- **ASSIGNMENT**
When the line containing "in_first: [948, 425]" appears in the data below, begin copying there and stop only after the line containing "was: scarlet apple".

- **SOURCE DATA**
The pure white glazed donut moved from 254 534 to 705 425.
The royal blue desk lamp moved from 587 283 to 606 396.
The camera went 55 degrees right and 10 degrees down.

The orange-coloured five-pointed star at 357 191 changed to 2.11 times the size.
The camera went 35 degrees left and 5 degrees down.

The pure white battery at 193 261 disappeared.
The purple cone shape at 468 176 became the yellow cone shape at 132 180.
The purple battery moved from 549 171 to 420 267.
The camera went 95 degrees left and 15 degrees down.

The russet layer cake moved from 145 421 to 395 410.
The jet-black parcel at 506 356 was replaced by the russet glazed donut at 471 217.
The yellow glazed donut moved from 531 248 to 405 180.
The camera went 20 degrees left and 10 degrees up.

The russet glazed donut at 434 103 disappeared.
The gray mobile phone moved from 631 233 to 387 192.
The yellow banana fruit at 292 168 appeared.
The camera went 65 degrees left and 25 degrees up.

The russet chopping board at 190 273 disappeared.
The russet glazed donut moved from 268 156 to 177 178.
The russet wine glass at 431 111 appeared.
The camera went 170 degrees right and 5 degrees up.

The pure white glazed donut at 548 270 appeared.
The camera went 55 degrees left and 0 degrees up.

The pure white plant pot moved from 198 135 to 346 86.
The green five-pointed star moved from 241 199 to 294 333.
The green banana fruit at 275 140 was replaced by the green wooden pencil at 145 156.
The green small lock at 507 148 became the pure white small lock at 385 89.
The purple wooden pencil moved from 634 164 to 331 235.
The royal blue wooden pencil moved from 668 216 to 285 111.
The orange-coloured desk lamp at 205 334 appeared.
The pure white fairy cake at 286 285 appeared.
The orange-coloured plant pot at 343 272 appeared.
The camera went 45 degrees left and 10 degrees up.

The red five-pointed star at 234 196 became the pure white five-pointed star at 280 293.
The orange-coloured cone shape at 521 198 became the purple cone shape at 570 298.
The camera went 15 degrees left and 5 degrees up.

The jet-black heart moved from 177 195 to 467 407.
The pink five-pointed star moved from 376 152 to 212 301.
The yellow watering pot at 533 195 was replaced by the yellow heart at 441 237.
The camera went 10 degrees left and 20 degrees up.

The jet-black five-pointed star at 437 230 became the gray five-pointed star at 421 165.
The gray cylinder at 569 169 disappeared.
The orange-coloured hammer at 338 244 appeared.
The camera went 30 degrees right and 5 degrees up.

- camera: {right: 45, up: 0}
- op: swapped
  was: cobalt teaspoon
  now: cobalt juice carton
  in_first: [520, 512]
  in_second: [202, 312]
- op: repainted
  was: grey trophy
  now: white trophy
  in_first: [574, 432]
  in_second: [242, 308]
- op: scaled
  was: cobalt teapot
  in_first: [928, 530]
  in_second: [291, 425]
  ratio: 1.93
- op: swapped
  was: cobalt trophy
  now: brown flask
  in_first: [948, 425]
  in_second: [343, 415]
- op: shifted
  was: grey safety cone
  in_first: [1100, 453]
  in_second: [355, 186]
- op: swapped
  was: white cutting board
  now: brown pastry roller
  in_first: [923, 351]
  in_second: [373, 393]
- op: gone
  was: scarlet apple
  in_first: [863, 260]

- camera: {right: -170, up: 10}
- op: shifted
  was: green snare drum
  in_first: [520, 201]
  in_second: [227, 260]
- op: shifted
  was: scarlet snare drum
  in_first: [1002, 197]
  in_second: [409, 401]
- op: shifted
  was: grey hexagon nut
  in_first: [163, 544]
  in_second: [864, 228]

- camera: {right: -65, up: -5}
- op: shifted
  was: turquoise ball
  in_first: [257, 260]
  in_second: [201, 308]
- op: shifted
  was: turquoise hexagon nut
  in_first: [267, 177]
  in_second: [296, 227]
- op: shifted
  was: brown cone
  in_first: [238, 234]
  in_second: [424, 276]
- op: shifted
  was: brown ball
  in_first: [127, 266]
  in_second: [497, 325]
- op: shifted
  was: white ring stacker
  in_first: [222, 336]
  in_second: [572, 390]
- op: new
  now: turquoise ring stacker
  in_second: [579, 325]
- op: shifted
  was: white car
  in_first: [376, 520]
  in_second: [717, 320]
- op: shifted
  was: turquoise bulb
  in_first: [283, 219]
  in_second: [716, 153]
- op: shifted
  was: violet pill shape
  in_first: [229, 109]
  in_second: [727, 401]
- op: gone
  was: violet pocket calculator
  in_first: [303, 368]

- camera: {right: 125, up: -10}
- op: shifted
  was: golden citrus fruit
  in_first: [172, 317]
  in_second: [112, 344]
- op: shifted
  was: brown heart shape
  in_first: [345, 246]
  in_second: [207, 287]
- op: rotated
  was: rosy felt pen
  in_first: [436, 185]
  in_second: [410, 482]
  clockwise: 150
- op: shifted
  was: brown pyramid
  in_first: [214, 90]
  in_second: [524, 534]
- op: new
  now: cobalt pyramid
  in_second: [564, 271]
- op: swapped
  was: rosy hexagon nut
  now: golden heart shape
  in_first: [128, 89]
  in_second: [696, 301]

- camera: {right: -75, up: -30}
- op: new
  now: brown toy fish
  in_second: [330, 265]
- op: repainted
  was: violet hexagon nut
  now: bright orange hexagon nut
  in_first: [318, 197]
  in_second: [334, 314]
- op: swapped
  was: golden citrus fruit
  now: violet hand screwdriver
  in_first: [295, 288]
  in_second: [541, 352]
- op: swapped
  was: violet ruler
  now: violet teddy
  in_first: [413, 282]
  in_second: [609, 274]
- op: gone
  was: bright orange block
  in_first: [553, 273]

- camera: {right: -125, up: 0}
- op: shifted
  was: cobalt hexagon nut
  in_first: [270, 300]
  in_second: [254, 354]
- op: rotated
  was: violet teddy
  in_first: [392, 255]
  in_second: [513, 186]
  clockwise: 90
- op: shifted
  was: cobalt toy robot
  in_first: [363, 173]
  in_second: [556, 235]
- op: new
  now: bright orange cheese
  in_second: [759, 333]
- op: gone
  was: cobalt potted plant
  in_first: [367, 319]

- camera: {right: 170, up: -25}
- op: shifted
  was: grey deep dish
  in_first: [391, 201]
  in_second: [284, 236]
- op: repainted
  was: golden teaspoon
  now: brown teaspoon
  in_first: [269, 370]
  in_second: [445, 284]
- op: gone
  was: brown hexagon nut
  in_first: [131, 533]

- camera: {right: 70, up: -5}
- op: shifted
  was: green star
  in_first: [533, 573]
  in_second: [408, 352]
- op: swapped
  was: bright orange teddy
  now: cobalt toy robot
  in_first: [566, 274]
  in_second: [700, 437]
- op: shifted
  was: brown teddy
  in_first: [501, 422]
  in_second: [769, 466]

- **WRITTEN SOLUTION**
  in_first: [948, 425]
  in_second: [343, 415]
- op: shifted
  was: grey safety cone
  in_first: [1100, 453]
  in_second: [355, 186]
- op: swapped
  was: white cutting board
  now: brown pastry roller
  in_first: [923, 351]
  in_second: [373, 393]
- op: gone
  was: scarlet apple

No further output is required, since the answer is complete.